▶ WHAT YOU HAVE TO DO:
List every line of the listing below that contains the string "major".

▶ Dataset listing:

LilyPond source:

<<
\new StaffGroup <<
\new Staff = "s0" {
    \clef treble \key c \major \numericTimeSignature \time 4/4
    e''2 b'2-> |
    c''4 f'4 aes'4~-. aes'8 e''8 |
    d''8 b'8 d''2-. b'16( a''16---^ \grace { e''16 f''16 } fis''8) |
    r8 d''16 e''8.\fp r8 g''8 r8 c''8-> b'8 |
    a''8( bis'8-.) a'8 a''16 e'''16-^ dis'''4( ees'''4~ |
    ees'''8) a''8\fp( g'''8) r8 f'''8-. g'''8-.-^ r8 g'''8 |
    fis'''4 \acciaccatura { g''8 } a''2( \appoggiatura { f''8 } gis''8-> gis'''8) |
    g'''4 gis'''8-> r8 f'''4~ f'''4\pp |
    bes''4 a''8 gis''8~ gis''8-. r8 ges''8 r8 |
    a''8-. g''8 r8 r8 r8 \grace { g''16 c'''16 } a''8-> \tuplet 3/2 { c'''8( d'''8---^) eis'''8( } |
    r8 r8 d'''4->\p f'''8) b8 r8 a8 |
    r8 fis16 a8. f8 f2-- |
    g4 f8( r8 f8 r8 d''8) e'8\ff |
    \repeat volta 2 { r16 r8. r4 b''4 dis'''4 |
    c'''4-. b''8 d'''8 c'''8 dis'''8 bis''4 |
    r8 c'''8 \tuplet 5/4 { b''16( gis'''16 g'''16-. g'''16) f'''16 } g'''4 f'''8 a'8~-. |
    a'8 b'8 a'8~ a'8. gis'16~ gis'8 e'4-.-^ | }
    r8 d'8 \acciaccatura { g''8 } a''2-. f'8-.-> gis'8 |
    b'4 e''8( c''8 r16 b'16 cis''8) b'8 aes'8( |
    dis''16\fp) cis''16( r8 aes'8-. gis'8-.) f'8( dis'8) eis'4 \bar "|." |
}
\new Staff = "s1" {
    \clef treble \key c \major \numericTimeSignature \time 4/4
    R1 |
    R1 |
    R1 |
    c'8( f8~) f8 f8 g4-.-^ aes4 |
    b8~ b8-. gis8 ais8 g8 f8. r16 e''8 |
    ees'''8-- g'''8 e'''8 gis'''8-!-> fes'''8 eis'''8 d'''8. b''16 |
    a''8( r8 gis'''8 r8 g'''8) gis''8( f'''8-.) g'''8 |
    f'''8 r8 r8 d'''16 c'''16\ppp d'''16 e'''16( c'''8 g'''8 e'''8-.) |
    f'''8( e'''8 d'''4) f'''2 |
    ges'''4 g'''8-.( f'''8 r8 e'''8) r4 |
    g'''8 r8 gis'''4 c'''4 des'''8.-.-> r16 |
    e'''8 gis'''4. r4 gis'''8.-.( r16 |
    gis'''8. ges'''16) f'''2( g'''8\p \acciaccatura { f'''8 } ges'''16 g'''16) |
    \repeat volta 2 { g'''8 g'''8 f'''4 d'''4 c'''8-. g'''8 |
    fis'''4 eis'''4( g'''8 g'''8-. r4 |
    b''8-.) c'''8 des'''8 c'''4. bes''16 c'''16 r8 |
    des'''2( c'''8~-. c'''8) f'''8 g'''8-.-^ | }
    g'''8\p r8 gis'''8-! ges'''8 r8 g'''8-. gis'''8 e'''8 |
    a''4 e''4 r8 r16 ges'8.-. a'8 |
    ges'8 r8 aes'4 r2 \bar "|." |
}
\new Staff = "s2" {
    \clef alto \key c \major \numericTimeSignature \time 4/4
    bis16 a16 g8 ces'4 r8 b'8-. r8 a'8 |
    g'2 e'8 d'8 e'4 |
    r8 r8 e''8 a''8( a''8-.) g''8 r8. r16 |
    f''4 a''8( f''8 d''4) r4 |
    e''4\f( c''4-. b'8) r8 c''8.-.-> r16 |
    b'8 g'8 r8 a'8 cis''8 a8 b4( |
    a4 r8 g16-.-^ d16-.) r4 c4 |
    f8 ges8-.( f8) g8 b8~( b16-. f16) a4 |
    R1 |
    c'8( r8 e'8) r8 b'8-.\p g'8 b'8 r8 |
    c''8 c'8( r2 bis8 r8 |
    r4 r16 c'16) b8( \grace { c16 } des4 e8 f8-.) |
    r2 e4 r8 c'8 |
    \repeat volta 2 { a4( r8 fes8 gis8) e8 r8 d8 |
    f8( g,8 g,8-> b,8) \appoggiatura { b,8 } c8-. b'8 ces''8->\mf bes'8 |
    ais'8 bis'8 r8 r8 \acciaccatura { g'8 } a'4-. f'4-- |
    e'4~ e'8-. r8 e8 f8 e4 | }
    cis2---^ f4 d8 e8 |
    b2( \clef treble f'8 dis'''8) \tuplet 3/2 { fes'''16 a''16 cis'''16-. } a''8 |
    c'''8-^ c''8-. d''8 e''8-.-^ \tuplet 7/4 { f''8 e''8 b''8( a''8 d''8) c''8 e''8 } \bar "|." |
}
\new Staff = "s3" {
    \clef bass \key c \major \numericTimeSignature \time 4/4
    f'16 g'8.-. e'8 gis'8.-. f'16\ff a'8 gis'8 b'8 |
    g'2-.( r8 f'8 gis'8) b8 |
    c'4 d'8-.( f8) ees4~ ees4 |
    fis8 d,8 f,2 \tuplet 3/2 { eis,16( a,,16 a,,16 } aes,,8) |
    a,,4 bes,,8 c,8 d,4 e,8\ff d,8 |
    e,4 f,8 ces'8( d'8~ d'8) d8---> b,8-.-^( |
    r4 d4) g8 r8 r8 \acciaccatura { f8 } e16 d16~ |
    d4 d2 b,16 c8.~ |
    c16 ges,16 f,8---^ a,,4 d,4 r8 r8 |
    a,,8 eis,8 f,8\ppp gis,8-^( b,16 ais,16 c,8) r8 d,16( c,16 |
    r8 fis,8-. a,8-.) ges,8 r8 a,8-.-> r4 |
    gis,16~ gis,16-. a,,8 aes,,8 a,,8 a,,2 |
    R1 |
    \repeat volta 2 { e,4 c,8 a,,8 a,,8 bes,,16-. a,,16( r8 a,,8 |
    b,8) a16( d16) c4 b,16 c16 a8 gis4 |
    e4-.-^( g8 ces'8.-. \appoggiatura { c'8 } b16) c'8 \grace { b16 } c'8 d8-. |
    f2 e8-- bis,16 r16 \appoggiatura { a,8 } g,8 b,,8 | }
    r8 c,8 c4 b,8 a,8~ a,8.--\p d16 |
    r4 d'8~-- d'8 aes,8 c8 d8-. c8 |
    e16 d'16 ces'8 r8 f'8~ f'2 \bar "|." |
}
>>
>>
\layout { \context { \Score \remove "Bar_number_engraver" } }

▶ CORRECT OUTPUT:
    \clef treble \key c \major \numericTimeSignature \time 4/4
    \clef treble \key c \major \numericTimeSignature \time 4/4
    \clef alto \key c \major \numericTimeSignature \time 4/4
    \clef bass \key c \major \numericTimeSignature \time 4/4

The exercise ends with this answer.